→ GIVEN RECORDS
┏━━
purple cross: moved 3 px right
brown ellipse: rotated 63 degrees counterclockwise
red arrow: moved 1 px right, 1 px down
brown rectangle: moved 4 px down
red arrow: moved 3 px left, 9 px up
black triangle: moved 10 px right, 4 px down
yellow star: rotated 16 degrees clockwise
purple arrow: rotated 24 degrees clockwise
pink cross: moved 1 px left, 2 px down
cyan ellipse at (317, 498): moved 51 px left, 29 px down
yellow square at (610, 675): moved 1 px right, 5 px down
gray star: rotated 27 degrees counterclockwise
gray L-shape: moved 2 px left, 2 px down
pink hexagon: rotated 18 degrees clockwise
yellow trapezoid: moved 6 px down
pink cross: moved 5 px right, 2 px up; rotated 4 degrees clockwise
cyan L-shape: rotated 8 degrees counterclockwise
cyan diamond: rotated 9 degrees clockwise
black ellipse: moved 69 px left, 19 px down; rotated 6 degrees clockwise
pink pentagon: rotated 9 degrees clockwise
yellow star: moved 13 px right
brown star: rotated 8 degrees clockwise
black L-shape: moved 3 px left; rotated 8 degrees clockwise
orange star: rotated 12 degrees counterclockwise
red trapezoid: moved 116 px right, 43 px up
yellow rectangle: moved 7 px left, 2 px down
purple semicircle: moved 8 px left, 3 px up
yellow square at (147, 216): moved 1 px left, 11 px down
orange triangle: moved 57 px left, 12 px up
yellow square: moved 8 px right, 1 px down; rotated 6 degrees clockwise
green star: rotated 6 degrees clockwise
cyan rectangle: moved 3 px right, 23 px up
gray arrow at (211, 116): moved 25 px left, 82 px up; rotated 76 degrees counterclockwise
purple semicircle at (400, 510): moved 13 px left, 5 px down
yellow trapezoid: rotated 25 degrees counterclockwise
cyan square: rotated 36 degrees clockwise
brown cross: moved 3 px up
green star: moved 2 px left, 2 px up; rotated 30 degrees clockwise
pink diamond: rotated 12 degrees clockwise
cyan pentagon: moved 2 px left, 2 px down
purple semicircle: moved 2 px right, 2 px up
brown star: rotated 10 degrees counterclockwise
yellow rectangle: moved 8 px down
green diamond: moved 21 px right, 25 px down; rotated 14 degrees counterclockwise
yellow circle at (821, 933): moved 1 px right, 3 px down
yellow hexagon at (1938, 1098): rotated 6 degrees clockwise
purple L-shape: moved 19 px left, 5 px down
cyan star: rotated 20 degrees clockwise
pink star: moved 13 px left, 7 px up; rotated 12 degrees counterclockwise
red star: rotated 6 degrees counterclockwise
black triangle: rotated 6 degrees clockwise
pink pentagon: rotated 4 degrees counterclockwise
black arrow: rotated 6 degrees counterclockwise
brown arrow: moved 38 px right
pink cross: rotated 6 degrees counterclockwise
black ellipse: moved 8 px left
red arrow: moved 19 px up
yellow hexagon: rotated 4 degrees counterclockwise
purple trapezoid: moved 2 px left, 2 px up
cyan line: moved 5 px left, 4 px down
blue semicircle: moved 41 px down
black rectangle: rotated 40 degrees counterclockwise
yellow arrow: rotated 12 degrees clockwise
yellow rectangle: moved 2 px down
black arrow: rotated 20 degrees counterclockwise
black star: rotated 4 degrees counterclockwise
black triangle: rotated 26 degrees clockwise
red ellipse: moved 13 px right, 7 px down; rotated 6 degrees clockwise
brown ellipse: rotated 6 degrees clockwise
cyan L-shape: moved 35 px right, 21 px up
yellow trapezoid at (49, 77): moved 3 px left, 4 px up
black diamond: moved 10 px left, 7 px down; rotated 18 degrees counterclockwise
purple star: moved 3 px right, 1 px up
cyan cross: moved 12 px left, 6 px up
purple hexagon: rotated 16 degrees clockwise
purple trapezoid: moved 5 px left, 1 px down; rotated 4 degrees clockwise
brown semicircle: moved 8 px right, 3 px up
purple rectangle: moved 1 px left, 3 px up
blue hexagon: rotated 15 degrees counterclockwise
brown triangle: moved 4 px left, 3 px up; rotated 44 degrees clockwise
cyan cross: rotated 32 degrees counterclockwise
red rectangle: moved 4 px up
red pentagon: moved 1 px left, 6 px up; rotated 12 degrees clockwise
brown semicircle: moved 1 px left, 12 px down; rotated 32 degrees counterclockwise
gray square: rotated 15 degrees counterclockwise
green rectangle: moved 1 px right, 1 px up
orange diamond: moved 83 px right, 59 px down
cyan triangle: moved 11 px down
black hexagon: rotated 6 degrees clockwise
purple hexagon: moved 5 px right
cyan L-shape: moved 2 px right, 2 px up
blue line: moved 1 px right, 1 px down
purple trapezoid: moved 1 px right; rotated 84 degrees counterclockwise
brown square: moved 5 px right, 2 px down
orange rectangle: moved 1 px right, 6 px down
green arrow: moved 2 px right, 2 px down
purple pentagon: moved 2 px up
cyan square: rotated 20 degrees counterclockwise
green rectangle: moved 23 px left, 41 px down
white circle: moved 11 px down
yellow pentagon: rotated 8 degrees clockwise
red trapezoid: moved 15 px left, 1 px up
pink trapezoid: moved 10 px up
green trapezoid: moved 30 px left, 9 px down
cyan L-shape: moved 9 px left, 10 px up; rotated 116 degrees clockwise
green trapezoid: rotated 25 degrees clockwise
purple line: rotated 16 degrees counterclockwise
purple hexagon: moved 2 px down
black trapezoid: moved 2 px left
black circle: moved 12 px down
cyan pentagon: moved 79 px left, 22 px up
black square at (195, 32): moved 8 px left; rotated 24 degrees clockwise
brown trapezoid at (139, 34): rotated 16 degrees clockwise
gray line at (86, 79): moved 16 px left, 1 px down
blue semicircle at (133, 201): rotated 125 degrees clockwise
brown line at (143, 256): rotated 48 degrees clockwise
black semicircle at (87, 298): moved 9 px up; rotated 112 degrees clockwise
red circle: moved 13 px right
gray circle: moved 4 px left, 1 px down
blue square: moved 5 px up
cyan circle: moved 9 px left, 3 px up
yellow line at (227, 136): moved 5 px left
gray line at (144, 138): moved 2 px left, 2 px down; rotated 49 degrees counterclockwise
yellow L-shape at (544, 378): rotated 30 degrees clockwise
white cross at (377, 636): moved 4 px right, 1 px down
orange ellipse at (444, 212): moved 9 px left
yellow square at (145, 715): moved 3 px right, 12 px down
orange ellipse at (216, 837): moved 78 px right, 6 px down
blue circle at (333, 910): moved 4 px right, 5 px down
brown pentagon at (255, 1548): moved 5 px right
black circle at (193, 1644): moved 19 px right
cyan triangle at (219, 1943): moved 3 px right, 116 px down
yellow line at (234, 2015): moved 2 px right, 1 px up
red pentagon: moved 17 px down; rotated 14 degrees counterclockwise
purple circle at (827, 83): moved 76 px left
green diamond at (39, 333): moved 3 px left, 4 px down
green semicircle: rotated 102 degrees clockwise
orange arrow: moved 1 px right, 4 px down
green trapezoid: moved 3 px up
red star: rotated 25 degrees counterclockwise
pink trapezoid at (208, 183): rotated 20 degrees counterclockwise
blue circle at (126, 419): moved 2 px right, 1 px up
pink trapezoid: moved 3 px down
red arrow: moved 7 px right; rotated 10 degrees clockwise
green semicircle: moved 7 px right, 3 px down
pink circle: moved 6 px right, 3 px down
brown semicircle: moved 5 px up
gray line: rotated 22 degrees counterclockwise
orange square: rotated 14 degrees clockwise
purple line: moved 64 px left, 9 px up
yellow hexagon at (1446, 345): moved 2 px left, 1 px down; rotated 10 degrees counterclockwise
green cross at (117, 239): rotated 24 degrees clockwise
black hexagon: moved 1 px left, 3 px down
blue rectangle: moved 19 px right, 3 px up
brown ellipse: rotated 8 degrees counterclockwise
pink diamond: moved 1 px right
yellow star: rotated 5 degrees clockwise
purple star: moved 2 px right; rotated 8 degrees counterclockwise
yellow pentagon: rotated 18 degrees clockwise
┗━━
→ WHAT YOU ARE ASKED TO DO
Retype the portion of the data above that starts on the line with "green star: rotated 6 degrees clockwise" and finishes on the line with "yellow rectangle: moved 8 px down", including both of those lines.

→ RESPONSE TO THE EXERCISE
green star: rotated 6 degrees clockwise
cyan rectangle: moved 3 px right, 23 px up
gray arrow at (211, 116): moved 25 px left, 82 px up; rotated 76 degrees counterclockwise
purple semicircle at (400, 510): moved 13 px left, 5 px down
yellow trapezoid: rotated 25 degrees counterclockwise
cyan square: rotated 36 degrees clockwise
brown cross: moved 3 px up
green star: moved 2 px left, 2 px up; rotated 30 degrees clockwise
pink diamond: rotated 12 degrees clockwise
cyan pentagon: moved 2 px left, 2 px down
purple semicircle: moved 2 px right, 2 px up
brown star: rotated 10 degrees counterclockwise
yellow rectangle: moved 8 px down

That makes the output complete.